## Aim of the exercise:
Look below for lines that hold the string "colour" and copy each one.

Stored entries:
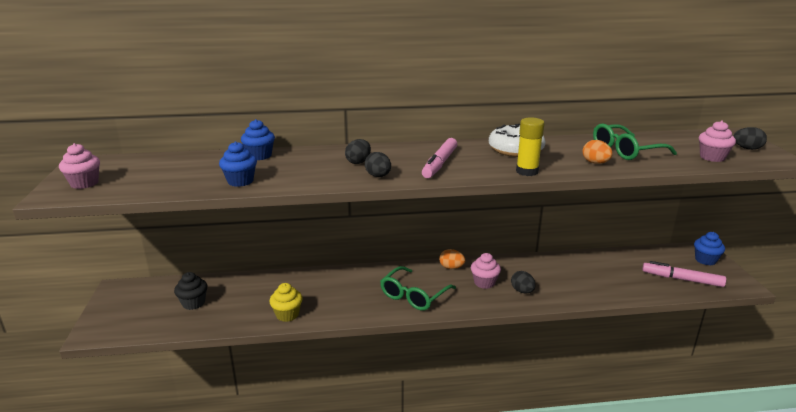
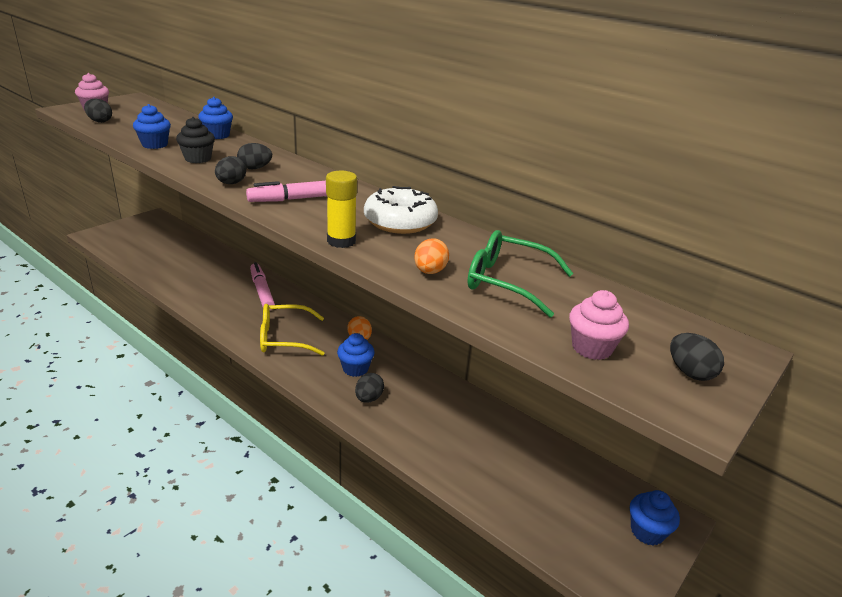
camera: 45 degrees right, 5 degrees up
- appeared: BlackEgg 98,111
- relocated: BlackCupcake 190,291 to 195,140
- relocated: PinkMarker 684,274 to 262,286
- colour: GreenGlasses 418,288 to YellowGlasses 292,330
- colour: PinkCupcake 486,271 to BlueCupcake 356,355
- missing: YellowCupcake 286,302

## Exercise answer:
- colour: GreenGlasses 418,288 to YellowGlasses 292,330
- colour: PinkCupcake 486,271 to BlueCupcake 356,355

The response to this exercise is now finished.